[Before-and-after object listings]
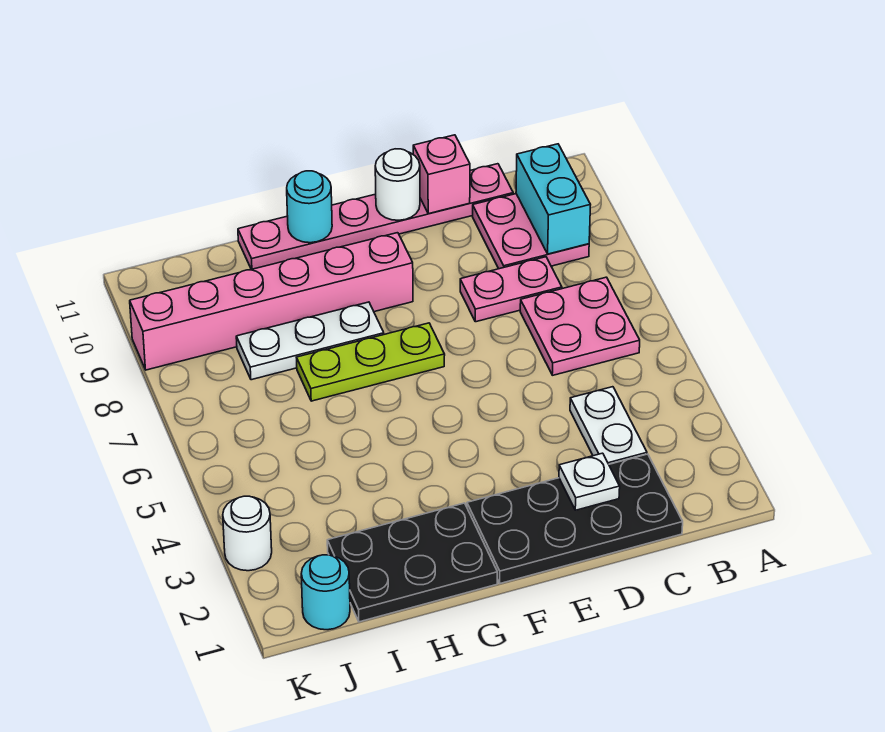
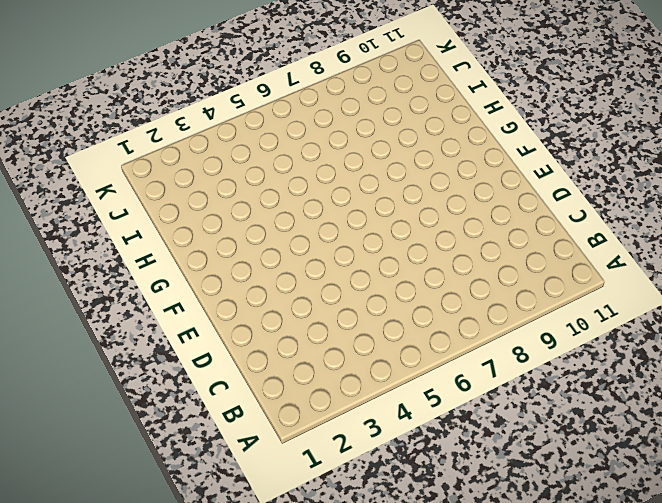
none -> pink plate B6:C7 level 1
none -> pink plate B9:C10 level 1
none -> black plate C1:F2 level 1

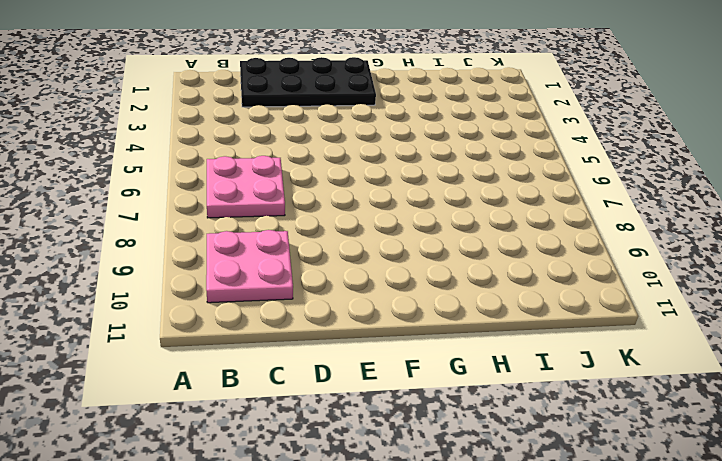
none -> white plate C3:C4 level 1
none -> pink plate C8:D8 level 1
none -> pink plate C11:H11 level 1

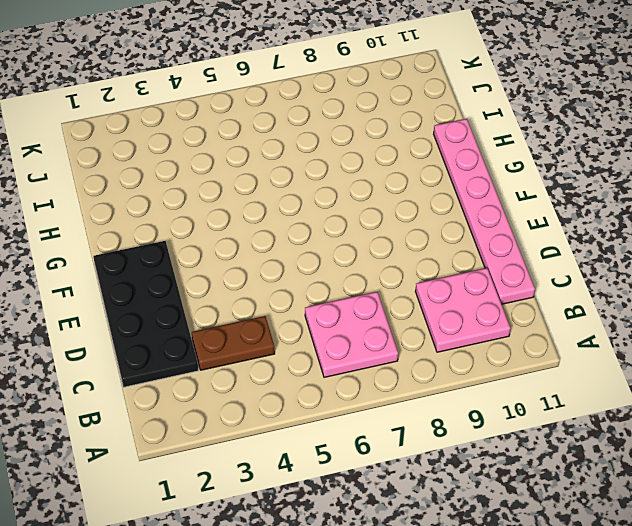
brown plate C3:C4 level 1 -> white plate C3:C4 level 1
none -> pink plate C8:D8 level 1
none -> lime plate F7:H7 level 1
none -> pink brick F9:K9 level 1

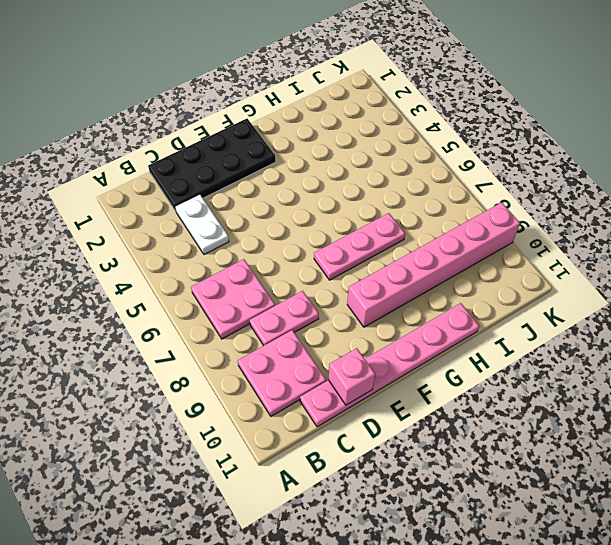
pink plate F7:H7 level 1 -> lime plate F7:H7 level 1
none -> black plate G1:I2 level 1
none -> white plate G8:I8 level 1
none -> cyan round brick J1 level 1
--
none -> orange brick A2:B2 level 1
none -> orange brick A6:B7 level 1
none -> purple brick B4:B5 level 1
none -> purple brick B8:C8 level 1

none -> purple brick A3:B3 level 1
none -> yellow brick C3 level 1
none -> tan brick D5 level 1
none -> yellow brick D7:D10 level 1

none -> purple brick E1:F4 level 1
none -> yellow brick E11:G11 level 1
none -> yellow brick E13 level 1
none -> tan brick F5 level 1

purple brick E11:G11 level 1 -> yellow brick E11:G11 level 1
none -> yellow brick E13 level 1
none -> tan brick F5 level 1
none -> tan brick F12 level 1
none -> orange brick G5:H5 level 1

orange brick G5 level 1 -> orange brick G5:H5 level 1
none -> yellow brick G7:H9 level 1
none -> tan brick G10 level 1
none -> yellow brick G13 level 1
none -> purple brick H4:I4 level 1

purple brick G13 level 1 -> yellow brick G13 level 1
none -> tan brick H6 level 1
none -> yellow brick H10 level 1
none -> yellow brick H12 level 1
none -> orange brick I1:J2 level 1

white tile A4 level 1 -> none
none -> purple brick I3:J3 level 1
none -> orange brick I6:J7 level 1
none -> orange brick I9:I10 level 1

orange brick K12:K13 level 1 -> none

→ Task brief
Could you return exactly the stretch of the data above that starts at the line with "none -> purple brick I3:J3 level 1" and ends at the line with "orange brick K12:K13 level 1 -> none", both lines included?

→ Written answer
none -> purple brick I3:J3 level 1
none -> orange brick I6:J7 level 1
none -> orange brick I9:I10 level 1

orange brick K12:K13 level 1 -> none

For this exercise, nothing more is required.